» MATERIAL PROVIDED
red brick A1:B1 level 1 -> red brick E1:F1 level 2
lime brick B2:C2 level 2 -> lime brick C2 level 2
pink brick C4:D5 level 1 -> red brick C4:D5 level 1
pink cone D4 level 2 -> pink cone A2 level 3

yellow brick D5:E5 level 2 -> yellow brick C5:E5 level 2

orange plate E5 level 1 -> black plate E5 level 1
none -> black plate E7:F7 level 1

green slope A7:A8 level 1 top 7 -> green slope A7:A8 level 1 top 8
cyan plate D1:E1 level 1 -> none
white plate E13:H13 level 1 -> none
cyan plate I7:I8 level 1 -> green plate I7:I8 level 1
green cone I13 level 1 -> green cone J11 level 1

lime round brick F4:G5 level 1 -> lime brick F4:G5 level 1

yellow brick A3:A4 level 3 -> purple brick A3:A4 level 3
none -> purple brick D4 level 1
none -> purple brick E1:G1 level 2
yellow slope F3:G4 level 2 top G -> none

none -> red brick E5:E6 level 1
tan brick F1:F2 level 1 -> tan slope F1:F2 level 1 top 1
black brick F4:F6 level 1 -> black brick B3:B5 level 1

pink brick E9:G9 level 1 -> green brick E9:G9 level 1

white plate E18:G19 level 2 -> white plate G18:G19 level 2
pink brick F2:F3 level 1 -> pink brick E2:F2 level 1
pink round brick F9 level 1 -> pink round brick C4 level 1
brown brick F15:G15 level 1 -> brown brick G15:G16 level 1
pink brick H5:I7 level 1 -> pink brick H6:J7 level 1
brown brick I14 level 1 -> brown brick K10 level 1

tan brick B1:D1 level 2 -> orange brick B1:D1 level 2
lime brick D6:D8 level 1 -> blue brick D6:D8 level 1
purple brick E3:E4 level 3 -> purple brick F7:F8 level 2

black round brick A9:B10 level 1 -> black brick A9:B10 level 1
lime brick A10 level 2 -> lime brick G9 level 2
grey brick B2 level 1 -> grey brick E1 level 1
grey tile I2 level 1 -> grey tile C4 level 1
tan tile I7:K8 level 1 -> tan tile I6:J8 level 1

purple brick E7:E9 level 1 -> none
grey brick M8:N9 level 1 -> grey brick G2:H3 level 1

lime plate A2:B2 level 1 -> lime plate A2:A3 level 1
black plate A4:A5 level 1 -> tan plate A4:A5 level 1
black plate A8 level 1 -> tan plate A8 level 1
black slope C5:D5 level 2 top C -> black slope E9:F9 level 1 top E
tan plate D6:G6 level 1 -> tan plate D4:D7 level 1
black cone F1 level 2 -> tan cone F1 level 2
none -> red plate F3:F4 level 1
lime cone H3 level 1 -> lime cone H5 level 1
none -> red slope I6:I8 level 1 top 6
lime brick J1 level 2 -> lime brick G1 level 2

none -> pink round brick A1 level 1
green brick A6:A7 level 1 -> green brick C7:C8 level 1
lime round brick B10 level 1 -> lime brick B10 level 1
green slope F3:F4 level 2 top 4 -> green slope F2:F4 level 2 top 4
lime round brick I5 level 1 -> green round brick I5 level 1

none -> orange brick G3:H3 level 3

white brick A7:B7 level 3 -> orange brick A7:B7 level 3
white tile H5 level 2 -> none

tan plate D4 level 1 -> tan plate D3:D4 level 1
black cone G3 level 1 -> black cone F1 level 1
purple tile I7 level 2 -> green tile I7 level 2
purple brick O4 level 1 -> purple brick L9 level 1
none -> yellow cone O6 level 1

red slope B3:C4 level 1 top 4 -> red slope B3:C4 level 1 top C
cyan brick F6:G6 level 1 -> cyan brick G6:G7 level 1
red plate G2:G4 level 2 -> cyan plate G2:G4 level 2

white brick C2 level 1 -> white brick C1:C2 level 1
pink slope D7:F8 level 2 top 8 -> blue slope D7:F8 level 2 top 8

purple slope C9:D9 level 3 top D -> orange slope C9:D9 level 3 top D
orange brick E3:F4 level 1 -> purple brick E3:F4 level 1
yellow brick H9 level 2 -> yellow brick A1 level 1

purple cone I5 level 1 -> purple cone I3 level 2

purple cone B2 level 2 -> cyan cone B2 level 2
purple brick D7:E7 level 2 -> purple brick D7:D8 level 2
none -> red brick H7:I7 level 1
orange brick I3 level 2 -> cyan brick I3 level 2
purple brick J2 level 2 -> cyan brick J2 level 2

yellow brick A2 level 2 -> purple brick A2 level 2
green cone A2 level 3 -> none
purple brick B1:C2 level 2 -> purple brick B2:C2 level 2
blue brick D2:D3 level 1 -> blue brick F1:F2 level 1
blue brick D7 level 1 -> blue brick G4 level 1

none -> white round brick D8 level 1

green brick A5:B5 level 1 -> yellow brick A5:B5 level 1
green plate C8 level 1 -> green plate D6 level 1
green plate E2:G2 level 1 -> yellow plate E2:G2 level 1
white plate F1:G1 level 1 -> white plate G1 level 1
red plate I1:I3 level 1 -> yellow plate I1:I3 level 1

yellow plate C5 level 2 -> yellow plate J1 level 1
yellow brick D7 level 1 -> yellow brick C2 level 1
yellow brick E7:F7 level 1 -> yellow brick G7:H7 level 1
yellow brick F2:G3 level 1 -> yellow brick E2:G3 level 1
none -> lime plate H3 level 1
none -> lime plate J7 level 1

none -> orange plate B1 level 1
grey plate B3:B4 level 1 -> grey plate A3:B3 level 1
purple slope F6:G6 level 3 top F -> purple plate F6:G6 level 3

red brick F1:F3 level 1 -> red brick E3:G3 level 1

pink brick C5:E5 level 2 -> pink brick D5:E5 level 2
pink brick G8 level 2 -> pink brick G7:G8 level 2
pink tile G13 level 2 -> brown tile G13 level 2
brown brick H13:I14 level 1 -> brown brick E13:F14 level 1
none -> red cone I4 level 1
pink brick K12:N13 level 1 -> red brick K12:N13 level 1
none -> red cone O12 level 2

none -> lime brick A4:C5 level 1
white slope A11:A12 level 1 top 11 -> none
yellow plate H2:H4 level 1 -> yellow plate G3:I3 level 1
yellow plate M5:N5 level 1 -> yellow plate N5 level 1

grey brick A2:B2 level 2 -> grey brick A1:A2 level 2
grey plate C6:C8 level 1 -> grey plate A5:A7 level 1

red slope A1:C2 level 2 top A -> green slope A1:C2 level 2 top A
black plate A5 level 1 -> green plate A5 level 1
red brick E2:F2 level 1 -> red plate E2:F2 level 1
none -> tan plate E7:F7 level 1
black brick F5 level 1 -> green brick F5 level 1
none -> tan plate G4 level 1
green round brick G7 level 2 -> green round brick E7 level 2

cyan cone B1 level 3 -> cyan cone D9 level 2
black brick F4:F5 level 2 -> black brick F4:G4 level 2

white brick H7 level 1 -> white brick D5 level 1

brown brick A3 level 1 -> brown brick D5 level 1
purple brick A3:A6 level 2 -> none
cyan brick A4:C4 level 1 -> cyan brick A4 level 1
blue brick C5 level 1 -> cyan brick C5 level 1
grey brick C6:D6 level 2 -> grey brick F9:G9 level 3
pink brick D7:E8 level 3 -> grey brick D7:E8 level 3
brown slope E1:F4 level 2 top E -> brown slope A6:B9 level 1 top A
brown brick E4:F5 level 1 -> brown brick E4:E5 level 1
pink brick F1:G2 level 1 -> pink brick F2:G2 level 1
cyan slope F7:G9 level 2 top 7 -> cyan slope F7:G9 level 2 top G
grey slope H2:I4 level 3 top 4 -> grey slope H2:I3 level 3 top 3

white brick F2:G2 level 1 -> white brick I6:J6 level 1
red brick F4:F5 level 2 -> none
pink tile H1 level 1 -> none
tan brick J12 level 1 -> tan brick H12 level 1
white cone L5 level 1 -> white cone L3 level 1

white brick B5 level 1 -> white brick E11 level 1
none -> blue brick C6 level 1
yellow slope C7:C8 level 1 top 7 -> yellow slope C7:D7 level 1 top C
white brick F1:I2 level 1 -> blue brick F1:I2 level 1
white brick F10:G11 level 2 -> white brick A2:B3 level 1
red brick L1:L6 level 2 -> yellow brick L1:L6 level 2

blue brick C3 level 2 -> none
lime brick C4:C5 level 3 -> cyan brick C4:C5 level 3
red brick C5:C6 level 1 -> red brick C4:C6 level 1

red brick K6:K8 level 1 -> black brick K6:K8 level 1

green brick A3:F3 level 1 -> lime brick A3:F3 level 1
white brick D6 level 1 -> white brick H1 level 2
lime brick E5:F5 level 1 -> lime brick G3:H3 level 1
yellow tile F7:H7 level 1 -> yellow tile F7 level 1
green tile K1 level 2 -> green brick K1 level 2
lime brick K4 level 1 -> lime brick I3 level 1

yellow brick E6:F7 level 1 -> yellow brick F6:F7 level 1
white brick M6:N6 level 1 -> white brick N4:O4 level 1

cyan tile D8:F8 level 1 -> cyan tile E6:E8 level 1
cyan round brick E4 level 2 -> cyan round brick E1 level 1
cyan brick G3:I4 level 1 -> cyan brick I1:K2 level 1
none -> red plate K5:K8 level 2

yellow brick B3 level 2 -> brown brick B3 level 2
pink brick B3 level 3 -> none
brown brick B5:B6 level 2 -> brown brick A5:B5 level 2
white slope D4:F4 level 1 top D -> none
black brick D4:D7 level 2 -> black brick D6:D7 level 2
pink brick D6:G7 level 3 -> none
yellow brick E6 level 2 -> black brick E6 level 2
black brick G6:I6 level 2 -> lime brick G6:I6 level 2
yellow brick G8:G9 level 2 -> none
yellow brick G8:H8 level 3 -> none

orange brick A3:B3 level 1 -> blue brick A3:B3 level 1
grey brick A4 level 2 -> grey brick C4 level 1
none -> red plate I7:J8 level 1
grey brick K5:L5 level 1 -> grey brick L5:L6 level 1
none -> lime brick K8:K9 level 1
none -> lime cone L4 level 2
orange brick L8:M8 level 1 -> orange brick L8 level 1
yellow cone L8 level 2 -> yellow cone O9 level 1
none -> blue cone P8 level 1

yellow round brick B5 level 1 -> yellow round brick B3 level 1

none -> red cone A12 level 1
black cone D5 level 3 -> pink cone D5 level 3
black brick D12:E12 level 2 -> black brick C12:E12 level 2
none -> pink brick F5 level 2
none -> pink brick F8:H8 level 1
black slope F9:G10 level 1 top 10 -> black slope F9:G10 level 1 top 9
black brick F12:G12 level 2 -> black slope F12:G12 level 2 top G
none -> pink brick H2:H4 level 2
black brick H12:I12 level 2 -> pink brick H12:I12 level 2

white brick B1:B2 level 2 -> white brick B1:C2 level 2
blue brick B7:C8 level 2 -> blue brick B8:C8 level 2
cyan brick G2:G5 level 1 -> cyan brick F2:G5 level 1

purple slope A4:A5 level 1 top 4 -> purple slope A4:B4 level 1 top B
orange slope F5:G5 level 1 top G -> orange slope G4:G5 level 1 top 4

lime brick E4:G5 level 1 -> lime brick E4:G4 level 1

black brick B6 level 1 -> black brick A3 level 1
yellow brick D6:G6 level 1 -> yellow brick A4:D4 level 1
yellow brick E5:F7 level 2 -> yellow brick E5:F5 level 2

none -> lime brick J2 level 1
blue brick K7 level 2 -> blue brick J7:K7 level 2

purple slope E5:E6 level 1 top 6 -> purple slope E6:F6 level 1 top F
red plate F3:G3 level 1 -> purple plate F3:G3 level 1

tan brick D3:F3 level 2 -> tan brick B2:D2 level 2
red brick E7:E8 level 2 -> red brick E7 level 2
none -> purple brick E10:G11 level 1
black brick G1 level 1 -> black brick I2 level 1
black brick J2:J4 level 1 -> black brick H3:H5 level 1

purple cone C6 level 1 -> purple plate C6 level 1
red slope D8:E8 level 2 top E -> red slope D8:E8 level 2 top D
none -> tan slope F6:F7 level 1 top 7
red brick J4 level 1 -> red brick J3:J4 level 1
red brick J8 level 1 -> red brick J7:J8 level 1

» WHAT YOU SHOULD DO
Your task is to restate, word for word, only those lines above that fall between the line holding "brown slope E1:F4" and the line holding "cyan slope F7:G9 level 2 top 7", inclusive.

» ANSWER AREA
brown slope E1:F4 level 2 top E -> brown slope A6:B9 level 1 top A
brown brick E4:F5 level 1 -> brown brick E4:E5 level 1
pink brick F1:G2 level 1 -> pink brick F2:G2 level 1
cyan slope F7:G9 level 2 top 7 -> cyan slope F7:G9 level 2 top G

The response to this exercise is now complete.